═════ DATA TO USE

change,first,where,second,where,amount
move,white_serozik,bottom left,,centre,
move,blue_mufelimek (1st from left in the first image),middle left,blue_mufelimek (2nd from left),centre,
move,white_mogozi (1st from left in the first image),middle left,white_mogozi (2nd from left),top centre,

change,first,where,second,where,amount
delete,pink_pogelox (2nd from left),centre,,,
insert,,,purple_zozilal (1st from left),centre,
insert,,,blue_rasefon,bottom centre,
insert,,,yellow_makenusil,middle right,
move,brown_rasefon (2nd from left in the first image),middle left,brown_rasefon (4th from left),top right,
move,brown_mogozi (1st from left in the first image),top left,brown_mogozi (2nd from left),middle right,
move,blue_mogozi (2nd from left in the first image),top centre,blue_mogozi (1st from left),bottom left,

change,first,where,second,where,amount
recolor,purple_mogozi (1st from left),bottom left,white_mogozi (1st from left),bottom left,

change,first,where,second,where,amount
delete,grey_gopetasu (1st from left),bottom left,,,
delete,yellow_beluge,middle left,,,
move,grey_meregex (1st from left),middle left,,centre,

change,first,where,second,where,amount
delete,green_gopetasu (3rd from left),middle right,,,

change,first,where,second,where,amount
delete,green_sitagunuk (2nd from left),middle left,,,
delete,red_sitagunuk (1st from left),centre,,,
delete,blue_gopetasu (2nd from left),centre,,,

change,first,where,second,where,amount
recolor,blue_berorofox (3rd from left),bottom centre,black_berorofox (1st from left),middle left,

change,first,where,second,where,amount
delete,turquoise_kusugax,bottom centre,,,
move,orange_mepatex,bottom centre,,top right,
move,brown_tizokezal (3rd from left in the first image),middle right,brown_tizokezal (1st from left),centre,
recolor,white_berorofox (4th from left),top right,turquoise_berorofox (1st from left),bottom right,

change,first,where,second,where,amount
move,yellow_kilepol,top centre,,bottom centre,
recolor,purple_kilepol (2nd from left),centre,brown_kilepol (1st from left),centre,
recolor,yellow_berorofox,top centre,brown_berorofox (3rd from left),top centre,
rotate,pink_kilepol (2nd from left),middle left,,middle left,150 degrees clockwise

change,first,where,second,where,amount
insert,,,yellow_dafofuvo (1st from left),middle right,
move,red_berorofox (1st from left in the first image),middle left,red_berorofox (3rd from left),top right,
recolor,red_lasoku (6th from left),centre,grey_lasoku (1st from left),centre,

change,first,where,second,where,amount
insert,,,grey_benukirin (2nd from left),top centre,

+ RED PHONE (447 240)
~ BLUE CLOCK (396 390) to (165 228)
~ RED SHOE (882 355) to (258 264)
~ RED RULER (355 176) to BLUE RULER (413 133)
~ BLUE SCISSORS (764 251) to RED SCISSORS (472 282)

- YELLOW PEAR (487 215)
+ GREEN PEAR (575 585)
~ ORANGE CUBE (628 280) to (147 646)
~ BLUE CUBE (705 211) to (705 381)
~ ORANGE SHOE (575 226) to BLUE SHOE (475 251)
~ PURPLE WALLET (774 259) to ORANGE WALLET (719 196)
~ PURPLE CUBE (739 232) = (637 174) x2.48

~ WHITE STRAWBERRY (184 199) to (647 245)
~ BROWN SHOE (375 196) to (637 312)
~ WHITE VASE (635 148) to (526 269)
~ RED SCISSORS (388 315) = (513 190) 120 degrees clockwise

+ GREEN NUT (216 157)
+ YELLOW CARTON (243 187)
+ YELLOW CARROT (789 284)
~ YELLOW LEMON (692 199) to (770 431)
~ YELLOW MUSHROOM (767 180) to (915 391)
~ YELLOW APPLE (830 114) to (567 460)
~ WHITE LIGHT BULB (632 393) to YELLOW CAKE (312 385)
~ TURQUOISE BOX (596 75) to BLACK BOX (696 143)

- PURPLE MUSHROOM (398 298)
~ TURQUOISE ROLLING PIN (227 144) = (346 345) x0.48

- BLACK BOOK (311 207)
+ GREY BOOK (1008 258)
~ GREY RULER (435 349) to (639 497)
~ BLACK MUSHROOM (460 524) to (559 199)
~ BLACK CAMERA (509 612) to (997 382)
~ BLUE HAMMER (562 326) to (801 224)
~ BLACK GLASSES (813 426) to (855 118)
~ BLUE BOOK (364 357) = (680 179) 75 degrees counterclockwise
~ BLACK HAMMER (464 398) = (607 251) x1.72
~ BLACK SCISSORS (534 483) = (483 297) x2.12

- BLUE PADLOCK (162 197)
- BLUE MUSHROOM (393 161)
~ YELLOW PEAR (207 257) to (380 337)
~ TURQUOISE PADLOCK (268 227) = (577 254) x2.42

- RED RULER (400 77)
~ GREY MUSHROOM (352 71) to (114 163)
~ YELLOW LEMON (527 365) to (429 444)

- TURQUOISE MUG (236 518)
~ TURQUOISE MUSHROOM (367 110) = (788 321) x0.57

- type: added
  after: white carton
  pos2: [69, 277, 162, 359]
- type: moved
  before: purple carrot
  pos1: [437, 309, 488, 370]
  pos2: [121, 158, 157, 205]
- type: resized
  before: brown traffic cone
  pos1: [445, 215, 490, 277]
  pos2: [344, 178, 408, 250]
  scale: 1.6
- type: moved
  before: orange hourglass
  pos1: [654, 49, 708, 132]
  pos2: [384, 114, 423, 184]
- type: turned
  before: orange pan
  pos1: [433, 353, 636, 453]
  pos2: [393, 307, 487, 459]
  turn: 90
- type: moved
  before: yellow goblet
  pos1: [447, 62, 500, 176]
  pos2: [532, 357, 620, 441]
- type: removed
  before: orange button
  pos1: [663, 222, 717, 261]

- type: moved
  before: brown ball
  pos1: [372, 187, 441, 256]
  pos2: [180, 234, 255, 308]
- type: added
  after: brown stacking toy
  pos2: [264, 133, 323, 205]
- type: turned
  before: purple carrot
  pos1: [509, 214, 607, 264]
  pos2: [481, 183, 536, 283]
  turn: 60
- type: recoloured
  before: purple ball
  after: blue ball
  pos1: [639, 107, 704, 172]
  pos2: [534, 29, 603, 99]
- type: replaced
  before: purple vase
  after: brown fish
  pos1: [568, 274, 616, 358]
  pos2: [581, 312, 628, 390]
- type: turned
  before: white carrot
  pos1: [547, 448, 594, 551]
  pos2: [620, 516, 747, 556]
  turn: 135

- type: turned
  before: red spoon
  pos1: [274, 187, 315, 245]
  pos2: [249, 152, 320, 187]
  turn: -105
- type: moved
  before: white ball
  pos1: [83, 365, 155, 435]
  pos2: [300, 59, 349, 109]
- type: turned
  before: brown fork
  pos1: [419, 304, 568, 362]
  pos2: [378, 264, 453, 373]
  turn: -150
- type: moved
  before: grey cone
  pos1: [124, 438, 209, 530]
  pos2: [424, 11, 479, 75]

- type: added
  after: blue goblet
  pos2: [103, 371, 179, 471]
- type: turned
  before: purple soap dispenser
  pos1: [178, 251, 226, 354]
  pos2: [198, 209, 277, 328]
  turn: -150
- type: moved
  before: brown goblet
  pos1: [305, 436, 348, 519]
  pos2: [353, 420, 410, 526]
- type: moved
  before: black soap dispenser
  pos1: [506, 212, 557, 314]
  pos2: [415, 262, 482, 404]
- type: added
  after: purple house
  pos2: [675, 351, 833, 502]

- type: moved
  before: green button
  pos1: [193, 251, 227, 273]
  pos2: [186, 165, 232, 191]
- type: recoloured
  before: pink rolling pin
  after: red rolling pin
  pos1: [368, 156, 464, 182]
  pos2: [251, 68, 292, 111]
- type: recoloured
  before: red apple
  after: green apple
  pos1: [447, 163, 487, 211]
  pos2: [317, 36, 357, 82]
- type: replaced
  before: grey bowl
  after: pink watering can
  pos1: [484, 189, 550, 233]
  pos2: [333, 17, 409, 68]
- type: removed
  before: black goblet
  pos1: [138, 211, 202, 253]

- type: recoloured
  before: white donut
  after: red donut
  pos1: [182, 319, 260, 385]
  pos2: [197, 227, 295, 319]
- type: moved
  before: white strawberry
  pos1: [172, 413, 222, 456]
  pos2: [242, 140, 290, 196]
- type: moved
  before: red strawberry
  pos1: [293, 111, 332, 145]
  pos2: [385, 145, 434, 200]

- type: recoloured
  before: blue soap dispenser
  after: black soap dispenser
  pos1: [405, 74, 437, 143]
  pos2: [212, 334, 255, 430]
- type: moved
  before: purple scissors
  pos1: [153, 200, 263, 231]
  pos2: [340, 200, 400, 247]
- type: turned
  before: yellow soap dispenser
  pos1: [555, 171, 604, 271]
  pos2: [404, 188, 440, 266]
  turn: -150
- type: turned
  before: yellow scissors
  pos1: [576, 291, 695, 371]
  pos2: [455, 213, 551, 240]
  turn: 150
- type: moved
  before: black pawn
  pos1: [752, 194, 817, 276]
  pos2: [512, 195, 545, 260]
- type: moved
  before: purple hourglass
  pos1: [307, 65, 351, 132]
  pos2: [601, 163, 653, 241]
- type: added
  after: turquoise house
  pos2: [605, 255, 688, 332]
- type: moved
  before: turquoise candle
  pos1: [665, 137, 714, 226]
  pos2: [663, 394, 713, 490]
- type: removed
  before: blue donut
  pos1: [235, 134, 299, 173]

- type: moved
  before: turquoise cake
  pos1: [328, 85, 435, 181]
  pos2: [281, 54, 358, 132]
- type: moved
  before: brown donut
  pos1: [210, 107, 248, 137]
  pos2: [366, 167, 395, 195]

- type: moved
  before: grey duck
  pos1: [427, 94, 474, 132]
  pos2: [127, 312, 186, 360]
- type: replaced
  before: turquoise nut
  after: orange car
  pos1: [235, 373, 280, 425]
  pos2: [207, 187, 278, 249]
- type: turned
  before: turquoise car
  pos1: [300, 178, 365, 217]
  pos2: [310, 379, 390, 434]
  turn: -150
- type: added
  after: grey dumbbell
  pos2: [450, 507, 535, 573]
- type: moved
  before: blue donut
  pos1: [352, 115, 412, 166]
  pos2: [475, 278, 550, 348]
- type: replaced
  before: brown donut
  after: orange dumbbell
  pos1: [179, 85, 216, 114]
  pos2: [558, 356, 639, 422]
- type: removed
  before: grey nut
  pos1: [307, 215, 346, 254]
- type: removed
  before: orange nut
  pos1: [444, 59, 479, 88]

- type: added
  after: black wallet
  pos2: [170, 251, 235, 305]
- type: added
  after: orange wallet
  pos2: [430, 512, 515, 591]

══════════

Reproduce exactly, and with no other material, the lines between those holding "- type: resized" and "before: orange button", inclusive.

*THE ANSWER*:
- type: resized
  before: brown traffic cone
  pos1: [445, 215, 490, 277]
  pos2: [344, 178, 408, 250]
  scale: 1.6
- type: moved
  before: orange hourglass
  pos1: [654, 49, 708, 132]
  pos2: [384, 114, 423, 184]
- type: turned
  before: orange pan
  pos1: [433, 353, 636, 453]
  pos2: [393, 307, 487, 459]
  turn: 90
- type: moved
  before: yellow goblet
  pos1: [447, 62, 500, 176]
  pos2: [532, 357, 620, 441]
- type: removed
  before: orange button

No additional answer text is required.